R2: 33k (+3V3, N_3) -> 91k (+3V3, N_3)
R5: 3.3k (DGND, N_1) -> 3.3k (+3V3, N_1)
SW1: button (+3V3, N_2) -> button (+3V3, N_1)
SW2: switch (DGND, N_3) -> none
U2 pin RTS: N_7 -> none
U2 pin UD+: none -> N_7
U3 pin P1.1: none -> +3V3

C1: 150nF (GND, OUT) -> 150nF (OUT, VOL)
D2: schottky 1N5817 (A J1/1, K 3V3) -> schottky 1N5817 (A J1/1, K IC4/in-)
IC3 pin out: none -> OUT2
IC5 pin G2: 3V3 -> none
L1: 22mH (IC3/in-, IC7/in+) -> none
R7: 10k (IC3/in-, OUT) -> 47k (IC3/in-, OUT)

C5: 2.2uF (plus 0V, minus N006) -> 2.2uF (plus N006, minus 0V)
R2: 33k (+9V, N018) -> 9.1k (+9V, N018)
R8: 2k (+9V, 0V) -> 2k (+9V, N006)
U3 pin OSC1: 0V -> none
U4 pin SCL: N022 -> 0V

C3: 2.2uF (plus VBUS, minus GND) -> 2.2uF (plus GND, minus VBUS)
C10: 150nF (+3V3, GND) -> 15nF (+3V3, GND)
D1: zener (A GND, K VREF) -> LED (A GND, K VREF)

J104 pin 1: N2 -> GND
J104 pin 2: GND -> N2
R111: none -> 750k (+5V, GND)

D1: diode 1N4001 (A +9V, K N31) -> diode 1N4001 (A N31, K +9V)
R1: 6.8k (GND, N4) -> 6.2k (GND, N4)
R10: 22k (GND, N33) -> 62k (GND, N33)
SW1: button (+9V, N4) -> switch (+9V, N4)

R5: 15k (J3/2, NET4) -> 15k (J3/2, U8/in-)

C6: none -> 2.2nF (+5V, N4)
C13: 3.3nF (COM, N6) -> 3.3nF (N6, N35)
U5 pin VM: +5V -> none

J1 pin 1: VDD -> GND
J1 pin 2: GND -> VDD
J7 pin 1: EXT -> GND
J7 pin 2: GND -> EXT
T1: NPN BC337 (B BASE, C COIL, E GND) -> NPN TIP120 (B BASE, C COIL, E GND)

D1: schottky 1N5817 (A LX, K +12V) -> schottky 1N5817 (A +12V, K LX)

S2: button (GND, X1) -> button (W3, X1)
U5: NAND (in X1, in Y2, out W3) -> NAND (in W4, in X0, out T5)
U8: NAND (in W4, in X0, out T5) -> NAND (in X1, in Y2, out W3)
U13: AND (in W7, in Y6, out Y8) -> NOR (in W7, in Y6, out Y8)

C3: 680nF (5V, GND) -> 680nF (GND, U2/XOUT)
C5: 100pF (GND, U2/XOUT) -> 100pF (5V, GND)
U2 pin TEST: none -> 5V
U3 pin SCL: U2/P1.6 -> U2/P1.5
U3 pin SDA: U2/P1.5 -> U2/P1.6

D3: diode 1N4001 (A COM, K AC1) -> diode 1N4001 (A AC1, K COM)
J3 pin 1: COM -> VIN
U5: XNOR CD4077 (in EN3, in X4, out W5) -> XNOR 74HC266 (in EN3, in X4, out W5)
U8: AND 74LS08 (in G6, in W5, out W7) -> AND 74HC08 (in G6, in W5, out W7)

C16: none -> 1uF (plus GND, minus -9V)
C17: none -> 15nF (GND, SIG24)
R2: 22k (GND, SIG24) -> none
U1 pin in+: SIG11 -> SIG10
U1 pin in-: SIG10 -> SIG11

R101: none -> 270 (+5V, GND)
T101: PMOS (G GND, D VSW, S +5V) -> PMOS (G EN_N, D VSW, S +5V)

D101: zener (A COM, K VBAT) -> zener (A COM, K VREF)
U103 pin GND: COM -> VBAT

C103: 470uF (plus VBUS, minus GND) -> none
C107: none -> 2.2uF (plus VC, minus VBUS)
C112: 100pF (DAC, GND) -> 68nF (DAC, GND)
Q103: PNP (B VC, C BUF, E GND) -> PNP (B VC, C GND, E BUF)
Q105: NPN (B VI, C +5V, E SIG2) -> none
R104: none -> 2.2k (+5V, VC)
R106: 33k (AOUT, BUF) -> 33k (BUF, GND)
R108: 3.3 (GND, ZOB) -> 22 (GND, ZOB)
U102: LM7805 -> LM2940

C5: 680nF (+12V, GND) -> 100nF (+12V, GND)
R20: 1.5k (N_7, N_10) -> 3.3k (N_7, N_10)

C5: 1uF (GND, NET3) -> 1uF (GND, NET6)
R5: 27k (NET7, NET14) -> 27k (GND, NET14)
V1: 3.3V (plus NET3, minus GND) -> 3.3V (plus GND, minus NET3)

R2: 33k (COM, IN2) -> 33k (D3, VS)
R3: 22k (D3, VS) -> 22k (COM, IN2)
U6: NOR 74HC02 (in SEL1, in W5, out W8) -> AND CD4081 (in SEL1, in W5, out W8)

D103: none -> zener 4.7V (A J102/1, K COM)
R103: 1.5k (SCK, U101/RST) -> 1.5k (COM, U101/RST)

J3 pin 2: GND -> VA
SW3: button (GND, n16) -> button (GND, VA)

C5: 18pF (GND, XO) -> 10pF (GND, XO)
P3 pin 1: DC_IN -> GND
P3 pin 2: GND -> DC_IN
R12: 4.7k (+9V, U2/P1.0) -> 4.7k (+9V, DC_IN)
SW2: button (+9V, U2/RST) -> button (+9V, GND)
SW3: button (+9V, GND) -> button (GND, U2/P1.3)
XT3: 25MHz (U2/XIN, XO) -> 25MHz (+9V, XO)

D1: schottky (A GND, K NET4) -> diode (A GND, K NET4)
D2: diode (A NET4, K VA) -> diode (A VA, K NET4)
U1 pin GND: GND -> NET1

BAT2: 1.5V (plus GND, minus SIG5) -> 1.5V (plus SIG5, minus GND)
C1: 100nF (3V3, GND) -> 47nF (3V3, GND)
○ ○ ○ ○ ○
§ What you have to do
Retype the records in full. Keep every line identical to the original.

§ Solution to this exercise
R2: 33k (+3V3, N_3) -> 91k (+3V3, N_3)
R5: 3.3k (DGND, N_1) -> 3.3k (+3V3, N_1)
SW1: button (+3V3, N_2) -> button (+3V3, N_1)
SW2: switch (DGND, N_3) -> none
U2 pin RTS: N_7 -> none
U2 pin UD+: none -> N_7
U3 pin P1.1: none -> +3V3

C1: 150nF (GND, OUT) -> 150nF (OUT, VOL)
D2: schottky 1N5817 (A J1/1, K 3V3) -> schottky 1N5817 (A J1/1, K IC4/in-)
IC3 pin out: none -> OUT2
IC5 pin G2: 3V3 -> none
L1: 22mH (IC3/in-, IC7/in+) -> none
R7: 10k (IC3/in-, OUT) -> 47k (IC3/in-, OUT)

C5: 2.2uF (plus 0V, minus N006) -> 2.2uF (plus N006, minus 0V)
R2: 33k (+9V, N018) -> 9.1k (+9V, N018)
R8: 2k (+9V, 0V) -> 2k (+9V, N006)
U3 pin OSC1: 0V -> none
U4 pin SCL: N022 -> 0V

C3: 2.2uF (plus VBUS, minus GND) -> 2.2uF (plus GND, minus VBUS)
C10: 150nF (+3V3, GND) -> 15nF (+3V3, GND)
D1: zener (A GND, K VREF) -> LED (A GND, K VREF)

J104 pin 1: N2 -> GND
J104 pin 2: GND -> N2
R111: none -> 750k (+5V, GND)

D1: diode 1N4001 (A +9V, K N31) -> diode 1N4001 (A N31, K +9V)
R1: 6.8k (GND, N4) -> 6.2k (GND, N4)
R10: 22k (GND, N33) -> 62k (GND, N33)
SW1: button (+9V, N4) -> switch (+9V, N4)

R5: 15k (J3/2, NET4) -> 15k (J3/2, U8/in-)

C6: none -> 2.2nF (+5V, N4)
C13: 3.3nF (COM, N6) -> 3.3nF (N6, N35)
U5 pin VM: +5V -> none

J1 pin 1: VDD -> GND
J1 pin 2: GND -> VDD
J7 pin 1: EXT -> GND
J7 pin 2: GND -> EXT
T1: NPN BC337 (B BASE, C COIL, E GND) -> NPN TIP120 (B BASE, C COIL, E GND)

D1: schottky 1N5817 (A LX, K +12V) -> schottky 1N5817 (A +12V, K LX)

S2: button (GND, X1) -> button (W3, X1)
U5: NAND (in X1, in Y2, out W3) -> NAND (in W4, in X0, out T5)
U8: NAND (in W4, in X0, out T5) -> NAND (in X1, in Y2, out W3)
U13: AND (in W7, in Y6, out Y8) -> NOR (in W7, in Y6, out Y8)

C3: 680nF (5V, GND) -> 680nF (GND, U2/XOUT)
C5: 100pF (GND, U2/XOUT) -> 100pF (5V, GND)
U2 pin TEST: none -> 5V
U3 pin SCL: U2/P1.6 -> U2/P1.5
U3 pin SDA: U2/P1.5 -> U2/P1.6

D3: diode 1N4001 (A COM, K AC1) -> diode 1N4001 (A AC1, K COM)
J3 pin 1: COM -> VIN
U5: XNOR CD4077 (in EN3, in X4, out W5) -> XNOR 74HC266 (in EN3, in X4, out W5)
U8: AND 74LS08 (in G6, in W5, out W7) -> AND 74HC08 (in G6, in W5, out W7)

C16: none -> 1uF (plus GND, minus -9V)
C17: none -> 15nF (GND, SIG24)
R2: 22k (GND, SIG24) -> none
U1 pin in+: SIG11 -> SIG10
U1 pin in-: SIG10 -> SIG11

R101: none -> 270 (+5V, GND)
T101: PMOS (G GND, D VSW, S +5V) -> PMOS (G EN_N, D VSW, S +5V)

D101: zener (A COM, K VBAT) -> zener (A COM, K VREF)
U103 pin GND: COM -> VBAT

C103: 470uF (plus VBUS, minus GND) -> none
C107: none -> 2.2uF (plus VC, minus VBUS)
C112: 100pF (DAC, GND) -> 68nF (DAC, GND)
Q103: PNP (B VC, C BUF, E GND) -> PNP (B VC, C GND, E BUF)
Q105: NPN (B VI, C +5V, E SIG2) -> none
R104: none -> 2.2k (+5V, VC)
R106: 33k (AOUT, BUF) -> 33k (BUF, GND)
R108: 3.3 (GND, ZOB) -> 22 (GND, ZOB)
U102: LM7805 -> LM2940

C5: 680nF (+12V, GND) -> 100nF (+12V, GND)
R20: 1.5k (N_7, N_10) -> 3.3k (N_7, N_10)

C5: 1uF (GND, NET3) -> 1uF (GND, NET6)
R5: 27k (NET7, NET14) -> 27k (GND, NET14)
V1: 3.3V (plus NET3, minus GND) -> 3.3V (plus GND, minus NET3)

R2: 33k (COM, IN2) -> 33k (D3, VS)
R3: 22k (D3, VS) -> 22k (COM, IN2)
U6: NOR 74HC02 (in SEL1, in W5, out W8) -> AND CD4081 (in SEL1, in W5, out W8)

D103: none -> zener 4.7V (A J102/1, K COM)
R103: 1.5k (SCK, U101/RST) -> 1.5k (COM, U101/RST)

J3 pin 2: GND -> VA
SW3: button (GND, n16) -> button (GND, VA)

C5: 18pF (GND, XO) -> 10pF (GND, XO)
P3 pin 1: DC_IN -> GND
P3 pin 2: GND -> DC_IN
R12: 4.7k (+9V, U2/P1.0) -> 4.7k (+9V, DC_IN)
SW2: button (+9V, U2/RST) -> button (+9V, GND)
SW3: button (+9V, GND) -> button (GND, U2/P1.3)
XT3: 25MHz (U2/XIN, XO) -> 25MHz (+9V, XO)

D1: schottky (A GND, K NET4) -> diode (A GND, K NET4)
D2: diode (A NET4, K VA) -> diode (A VA, K NET4)
U1 pin GND: GND -> NET1

BAT2: 1.5V (plus GND, minus SIG5) -> 1.5V (plus SIG5, minus GND)
C1: 100nF (3V3, GND) -> 47nF (3V3, GND)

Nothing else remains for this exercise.